━━━ Dataset records
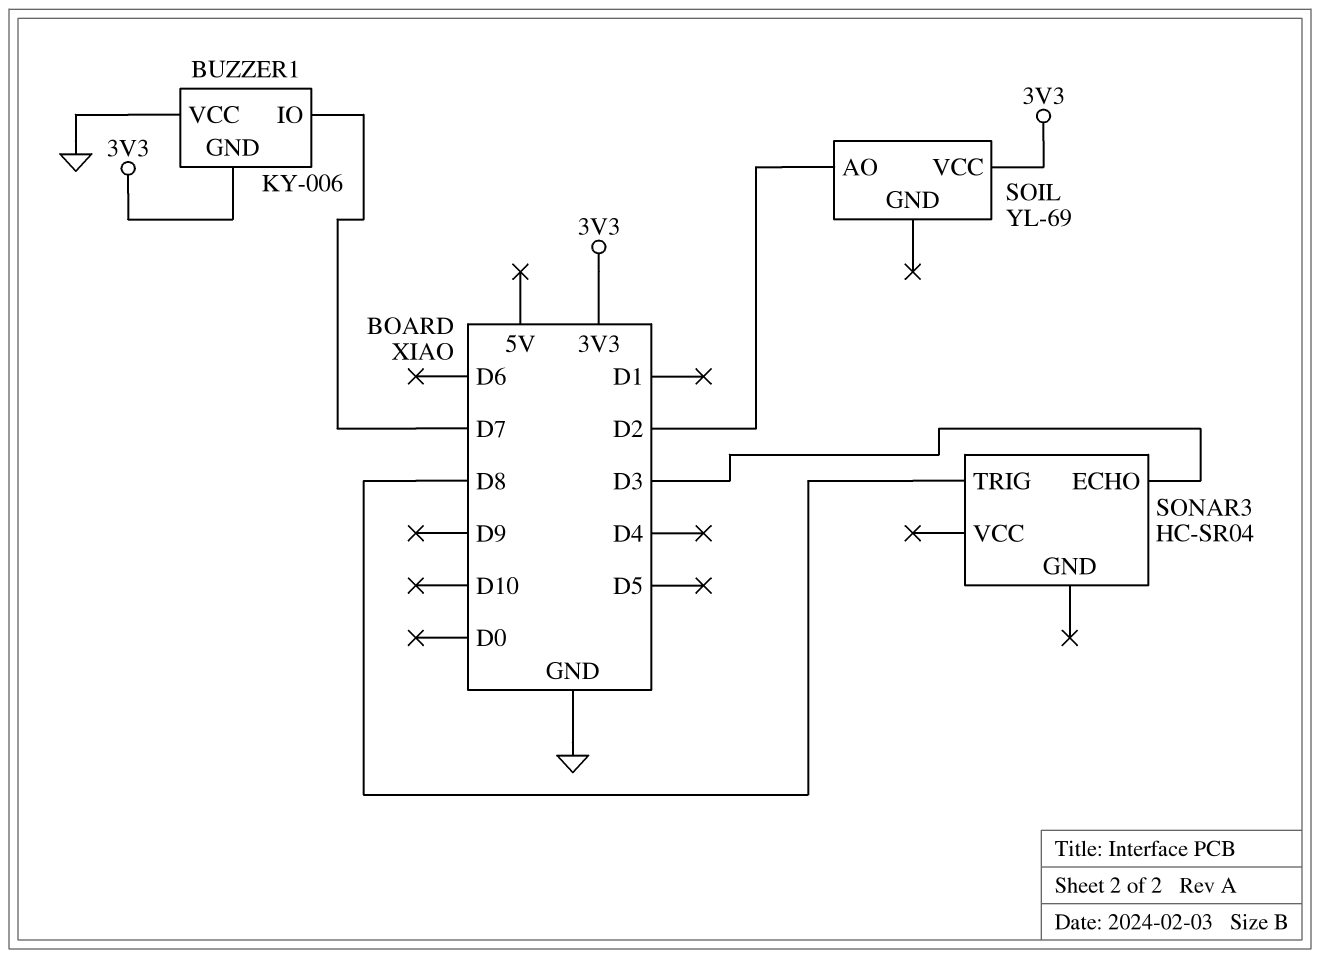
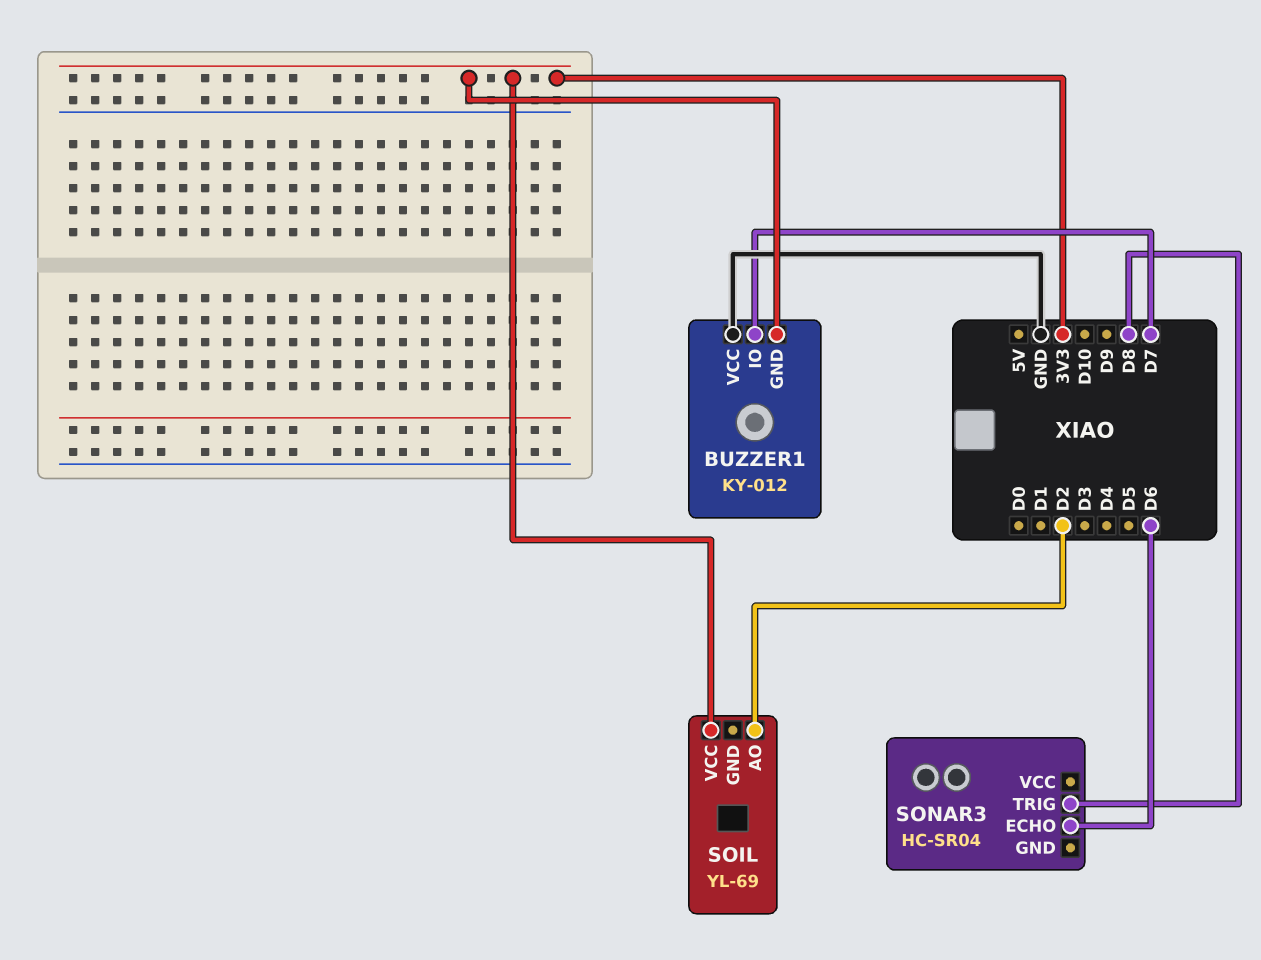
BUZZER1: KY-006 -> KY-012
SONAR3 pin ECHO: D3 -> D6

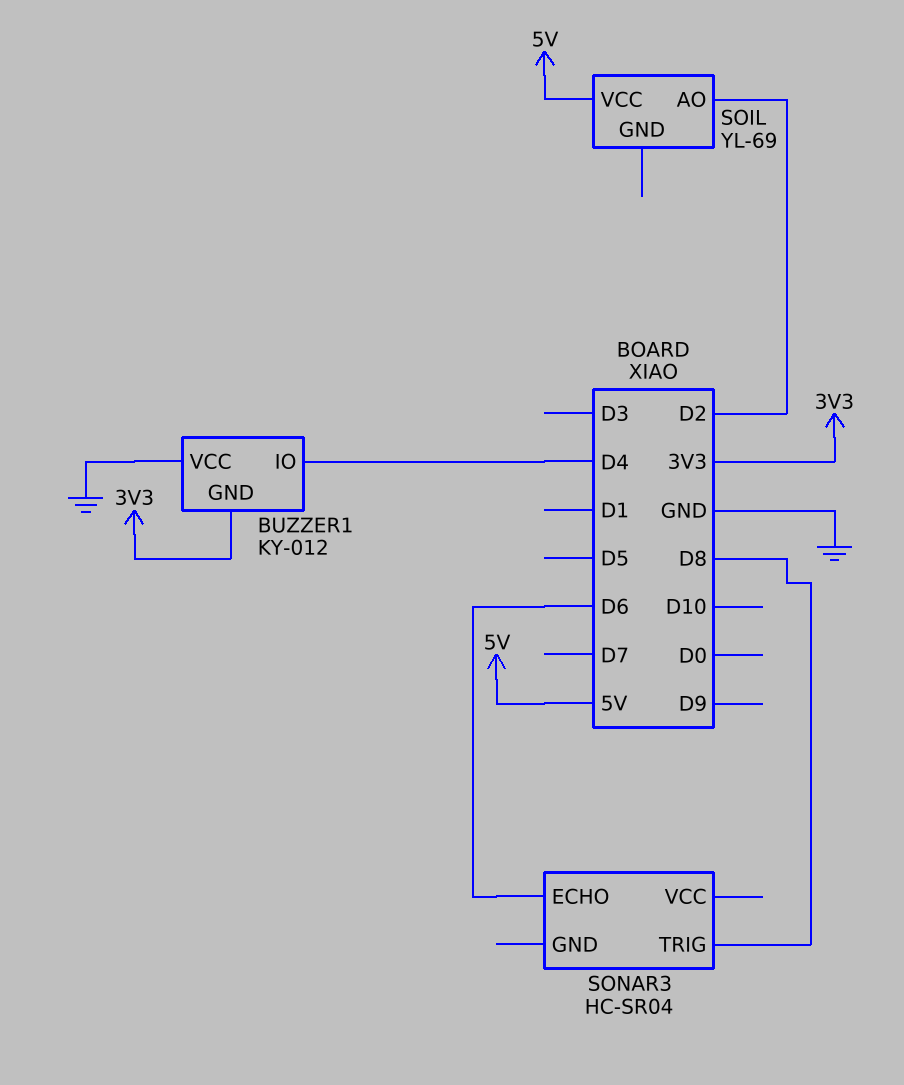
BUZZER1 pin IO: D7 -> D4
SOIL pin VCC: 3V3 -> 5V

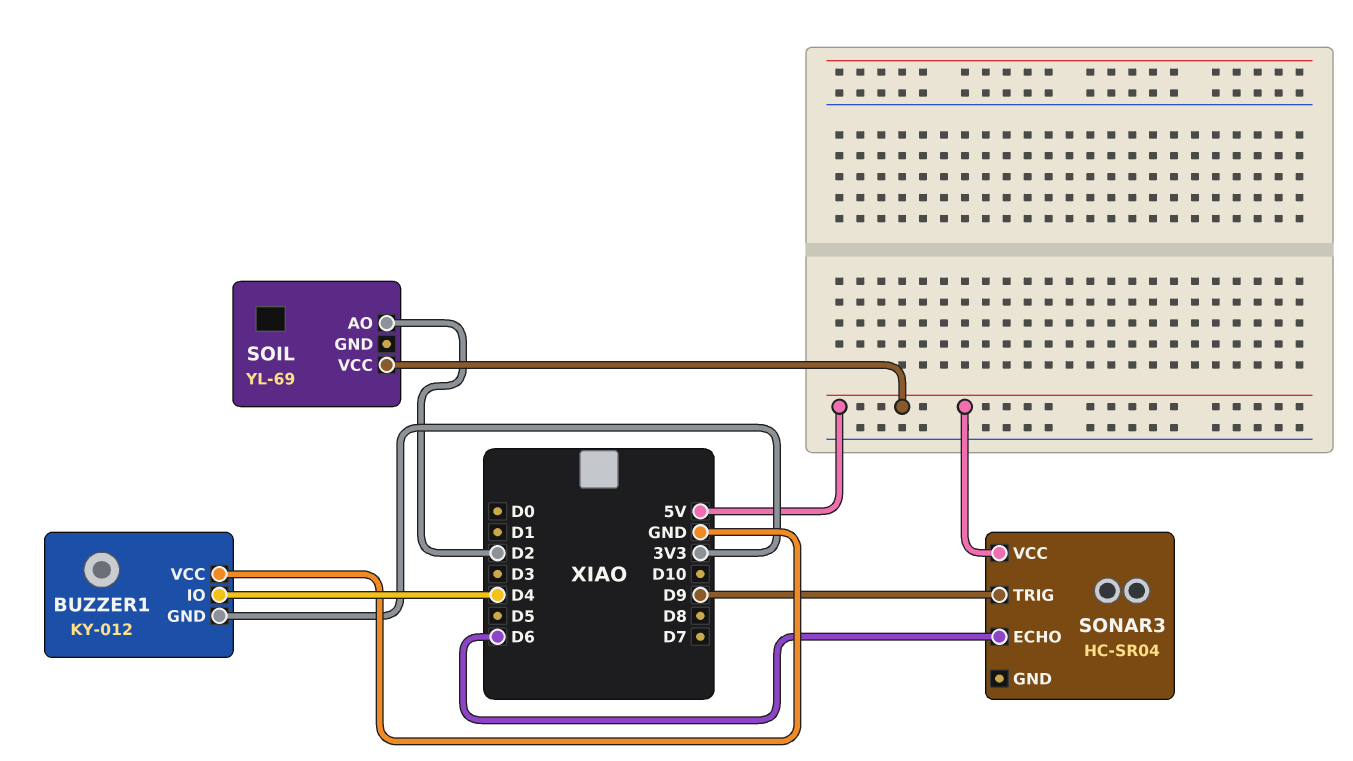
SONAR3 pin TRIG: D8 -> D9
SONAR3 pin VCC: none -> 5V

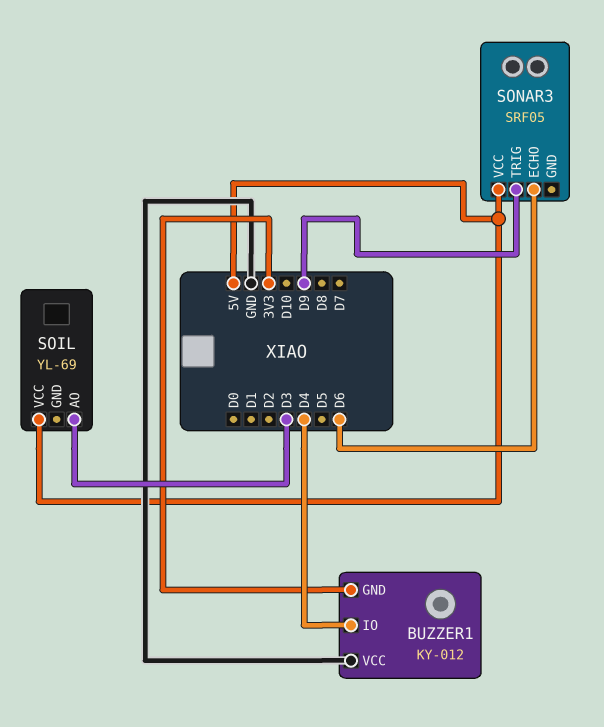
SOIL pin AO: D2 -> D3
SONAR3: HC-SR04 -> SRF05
━━━━━━
━━━ Dataset records
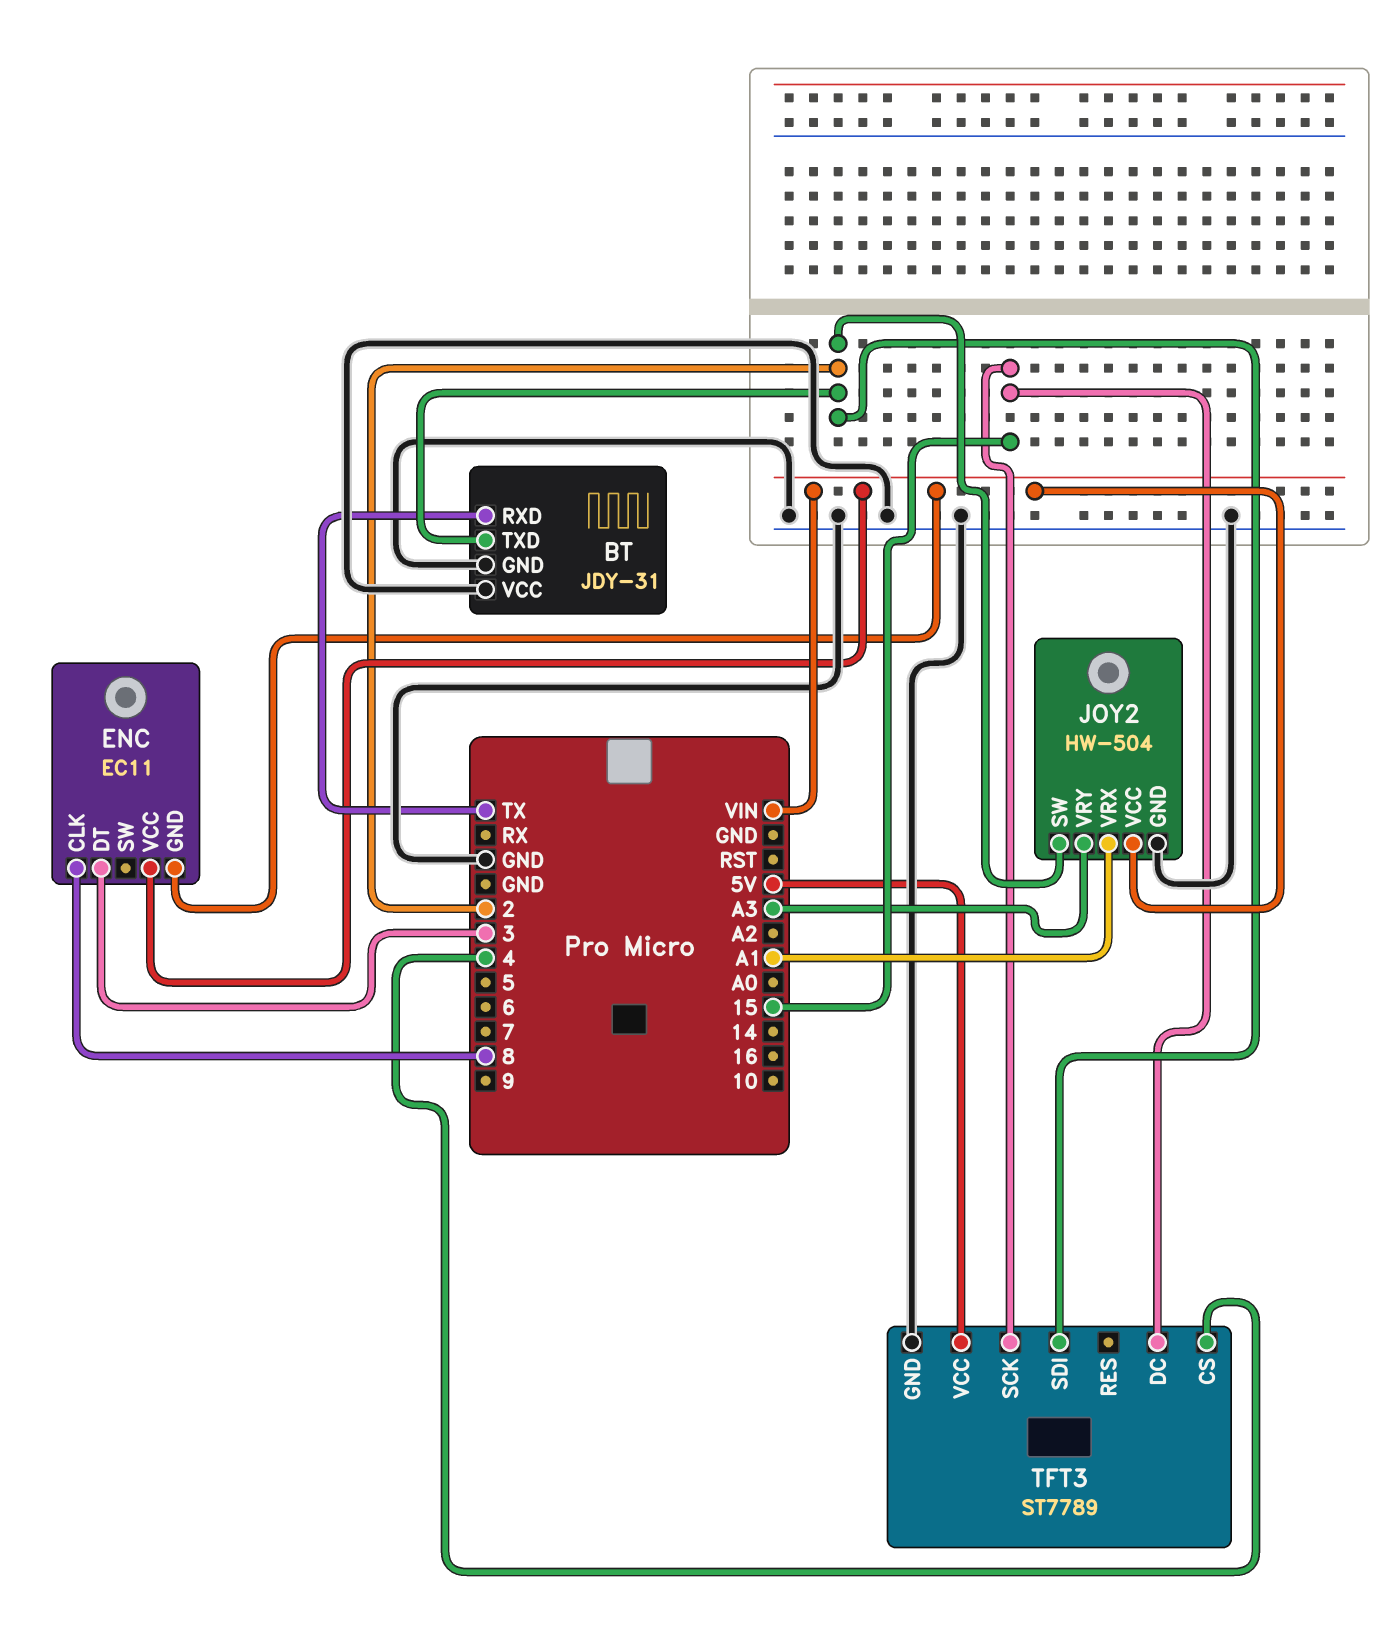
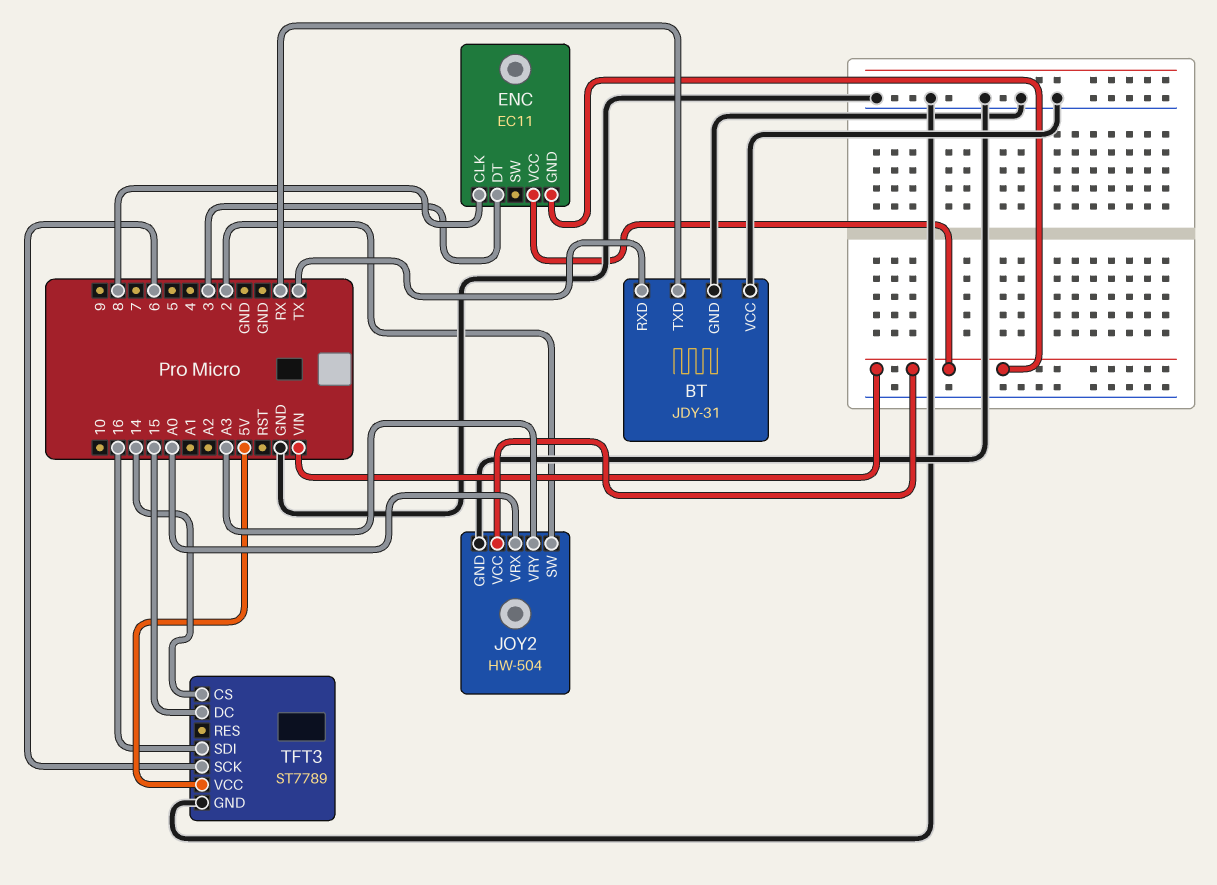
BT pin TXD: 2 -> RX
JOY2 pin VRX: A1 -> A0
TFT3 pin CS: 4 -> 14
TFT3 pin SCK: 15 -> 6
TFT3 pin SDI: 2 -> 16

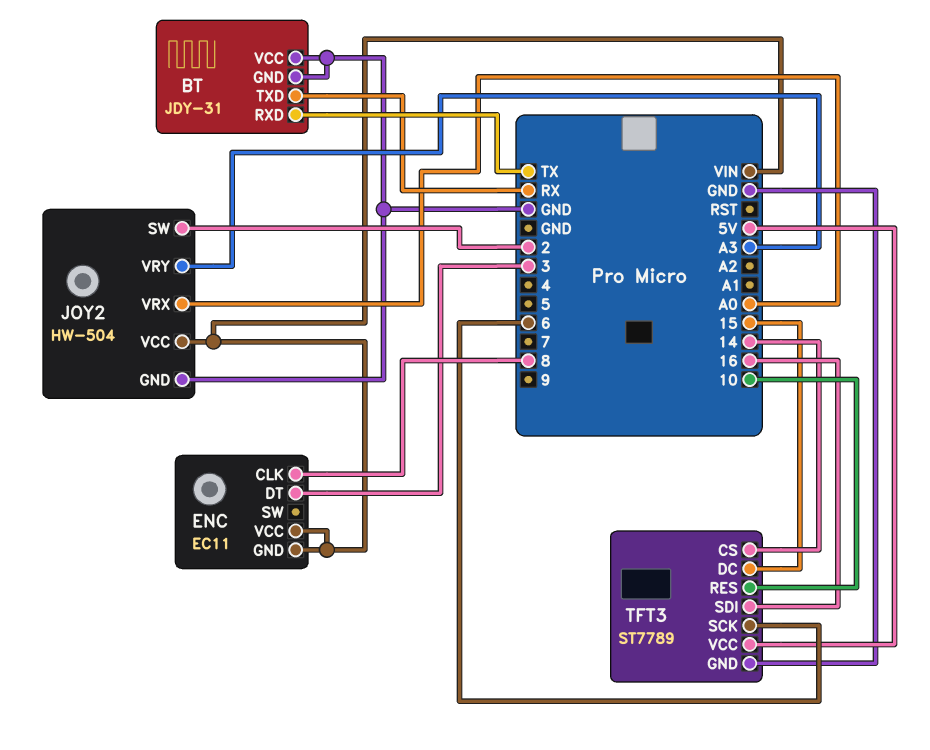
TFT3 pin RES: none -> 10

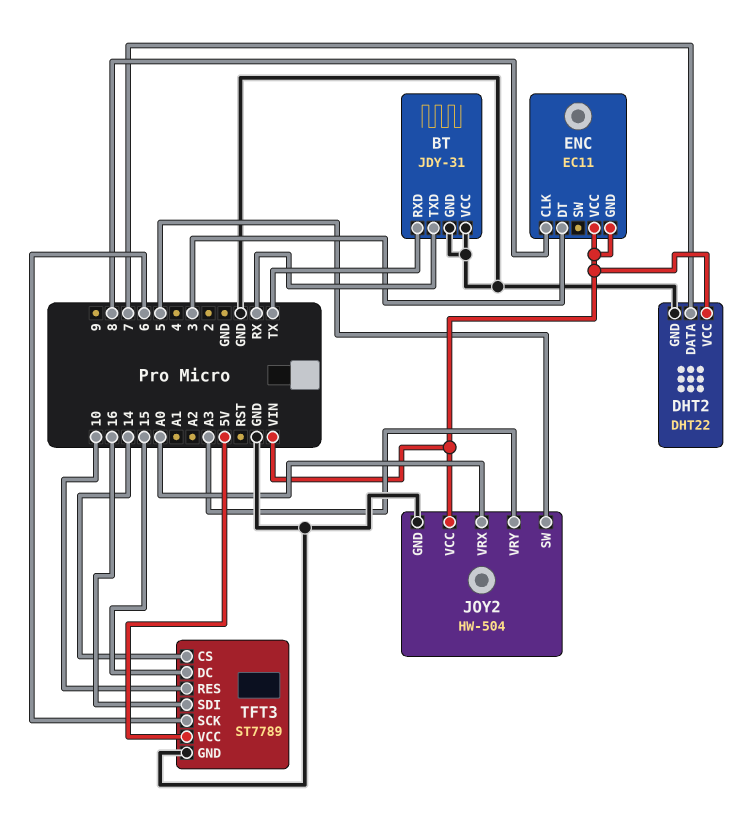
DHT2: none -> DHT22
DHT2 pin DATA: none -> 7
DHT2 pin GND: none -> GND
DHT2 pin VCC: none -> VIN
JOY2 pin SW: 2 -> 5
━━━━━━
Copy all lines in the listing above where the string "none" appears.

SONAR3 pin VCC: none -> 5V
TFT3 pin RES: none -> 10
DHT2: none -> DHT22
DHT2 pin DATA: none -> 7
DHT2 pin GND: none -> GND
DHT2 pin VCC: none -> VIN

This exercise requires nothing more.